## TASK
Lines before the one containing "gone: green_domino" in the records below are to be left out; that line and all after it, through the end, are to be retyped exactly.

## INPUT DATA

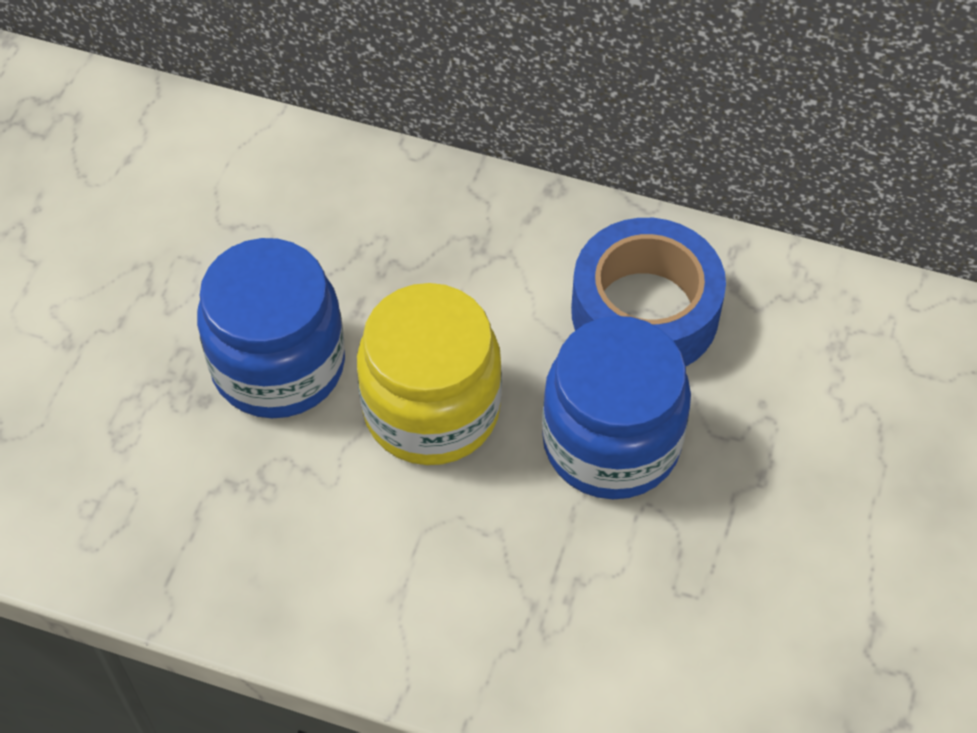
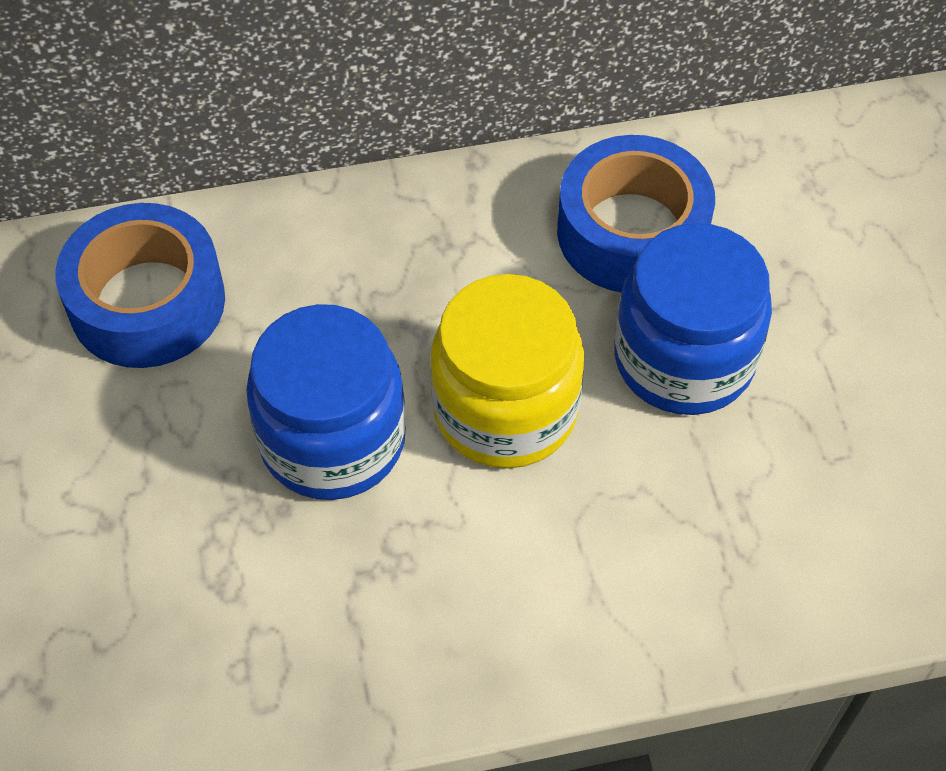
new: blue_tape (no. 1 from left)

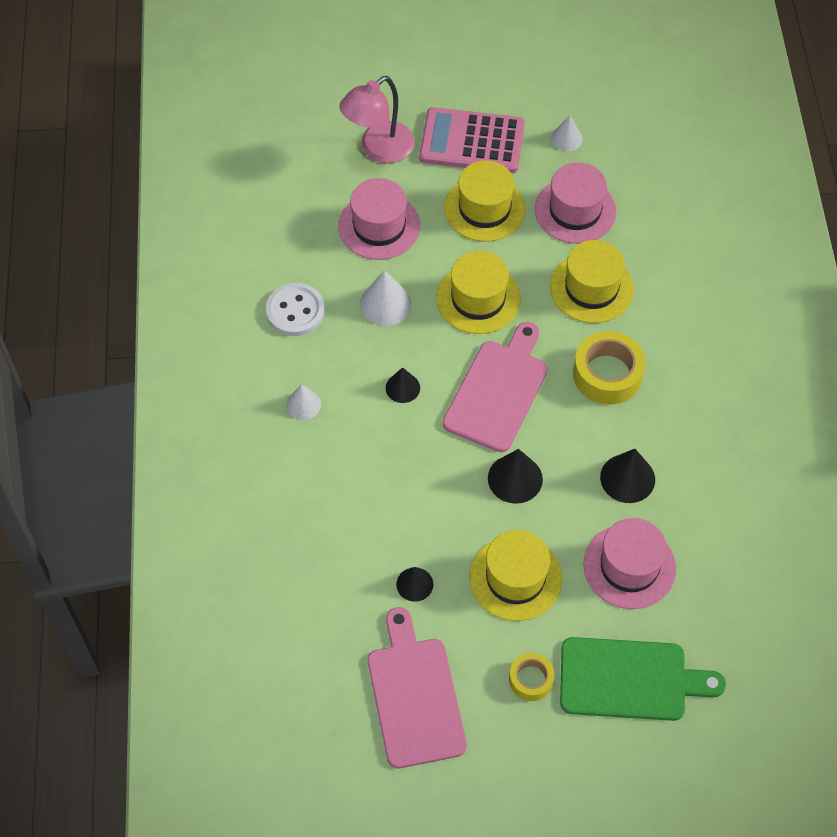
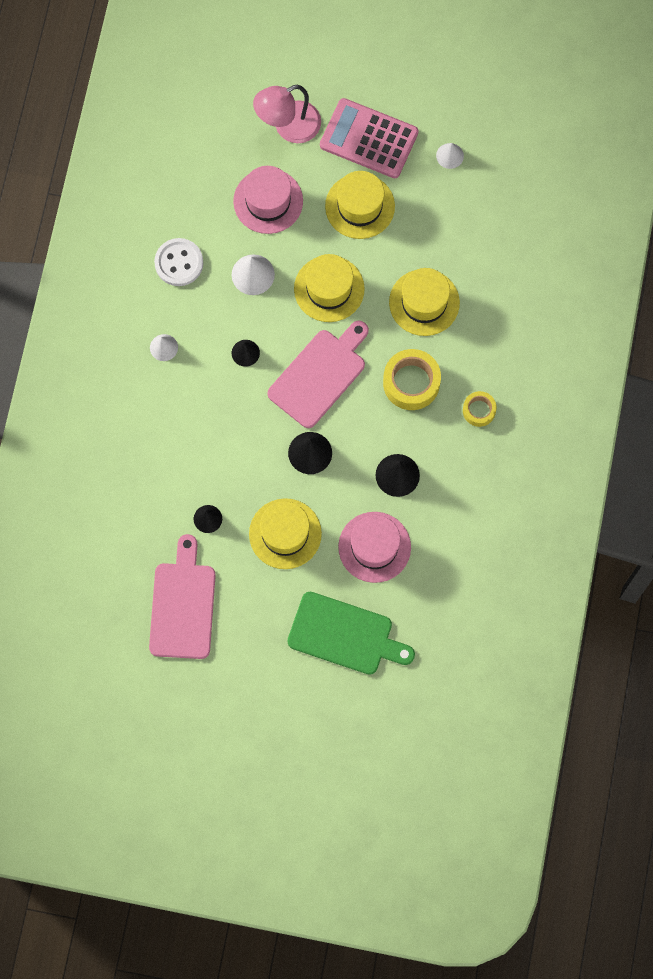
gone: pink_hat (no. 2 from left)
shifted: yellow_tape (no. 1 from left in the first image) to yellow_tape (no. 2 from left)

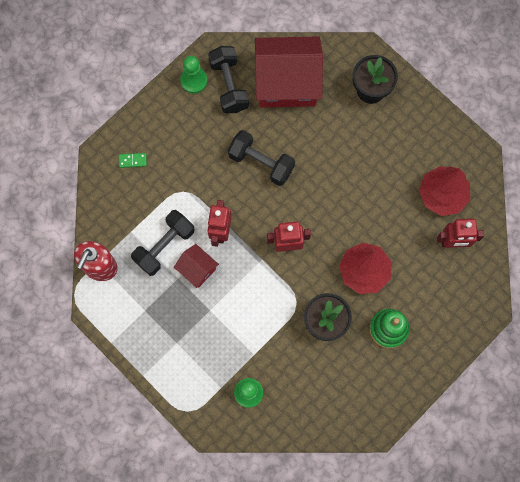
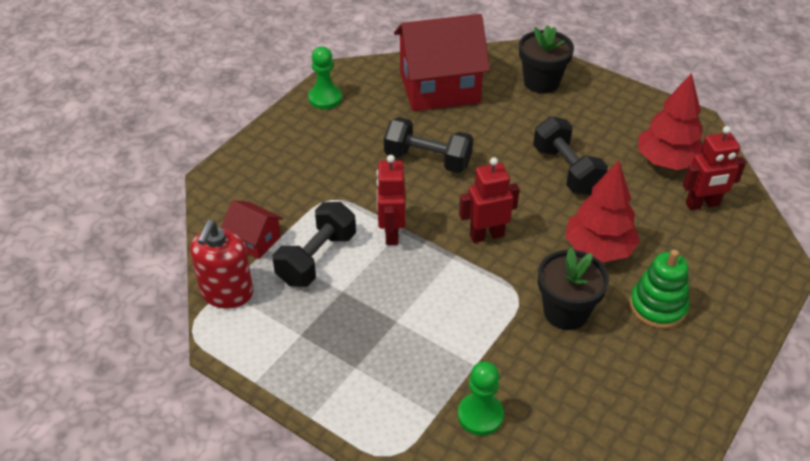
gone: green_domino
shifted: red_house (no. 1 from left); black_dumbbell (no. 2 from left in the first image) to black_dumbbell (no. 3 from left)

## SOLUTION TO THE EXERCISE
gone: green_domino
shifted: red_house (no. 1 from left); black_dumbbell (no. 2 from left in the first image) to black_dumbbell (no. 3 from left)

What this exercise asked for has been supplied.